Work request:
Count up every line of the data in which "camera" occurs. The reply is one number and nothing more.

Exercise data Block Start

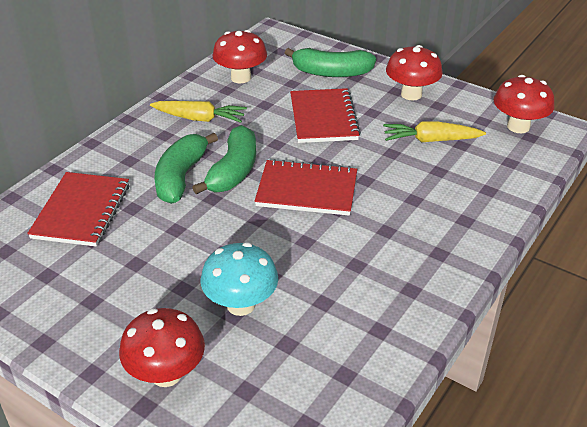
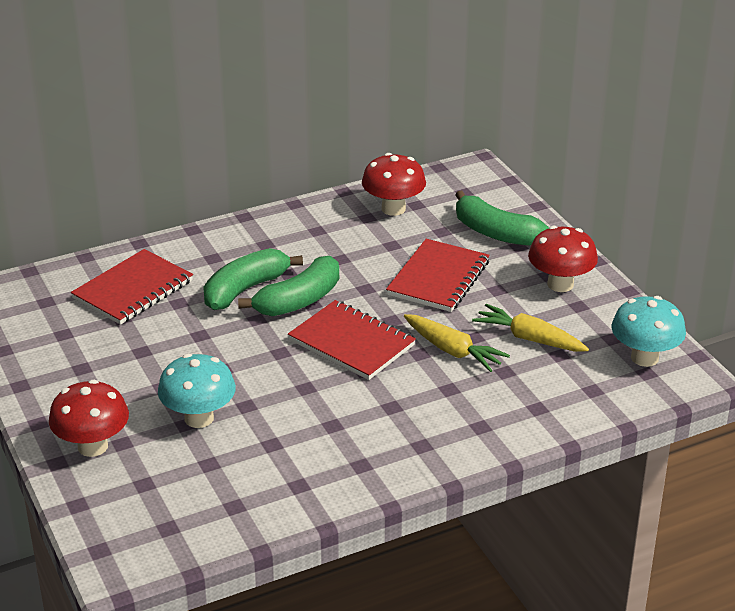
camera: 30 degrees right, 5 degrees down
(199, 118) = (312, 238): yellow carrot -> yellow carrot (452, 351)
(518, 126) = (644, 358): red mushroom -> turquoise mushroom

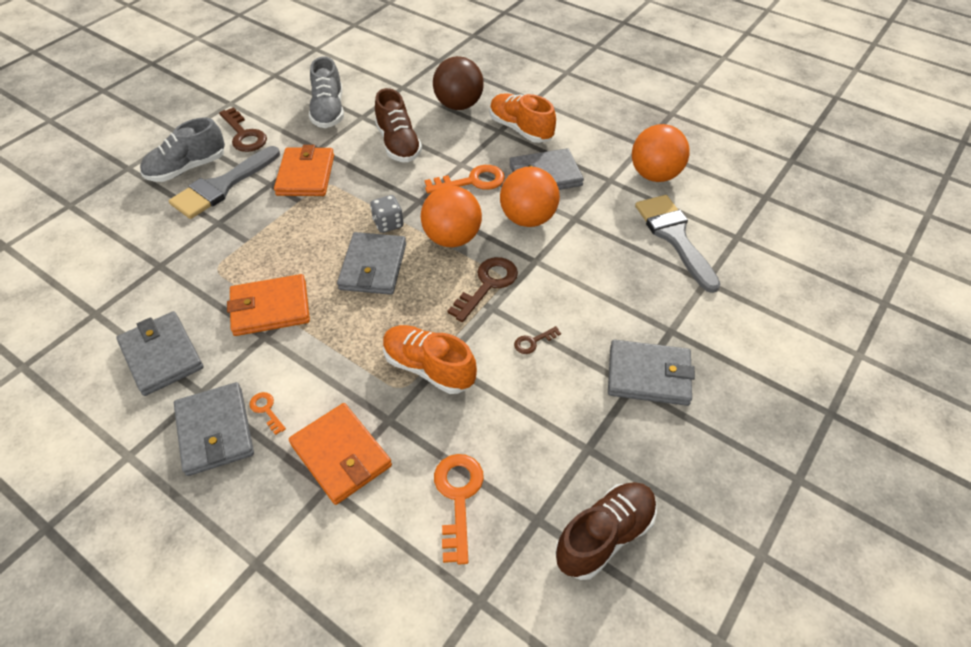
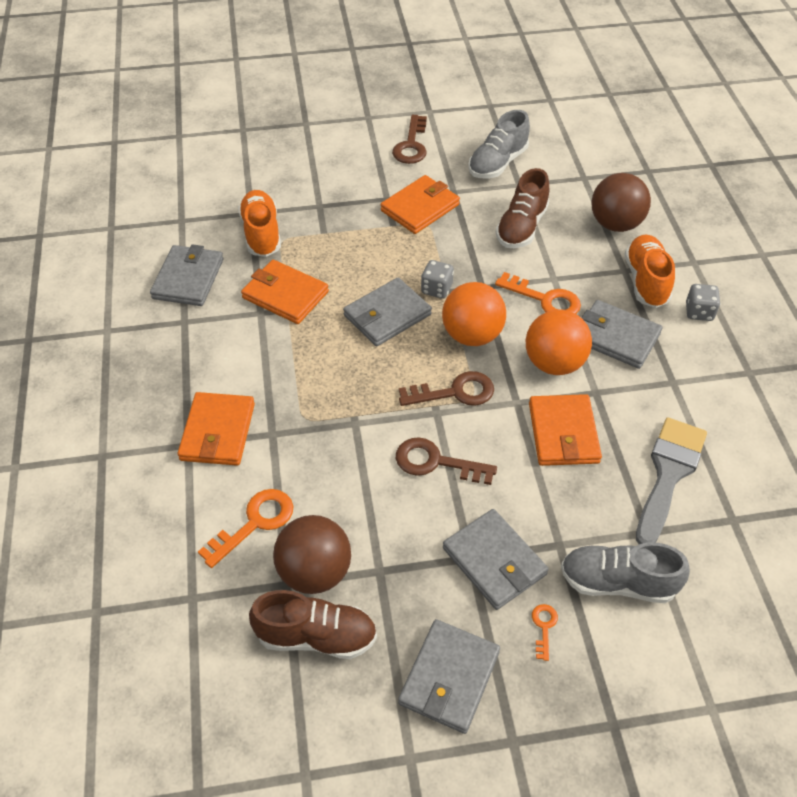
camera: 45 degrees right, 0 degrees up
(187, 168) = (343, 148): grey shoe -> grey shoe (617, 582)
(215, 431) = (166, 354): grey wallet -> grey wallet (449, 678)
(222, 186) = (352, 178): grey brush -> none
(266, 410) = (208, 364): orange key -> orange key (544, 627)
(428, 368) = (339, 420): orange shoe -> orange shoe (261, 234)
(533, 342) = (436, 462): brown key -> brown key, size x1.94
(546, 491) = (315, 572): none -> brown ball
(573, 128) = (699, 312): none -> grey dice
(588, 259) = (563, 433): none -> orange wallet
(655, 175) = (724, 407): orange ball -> none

Exercise data Block End

Solved problem:
2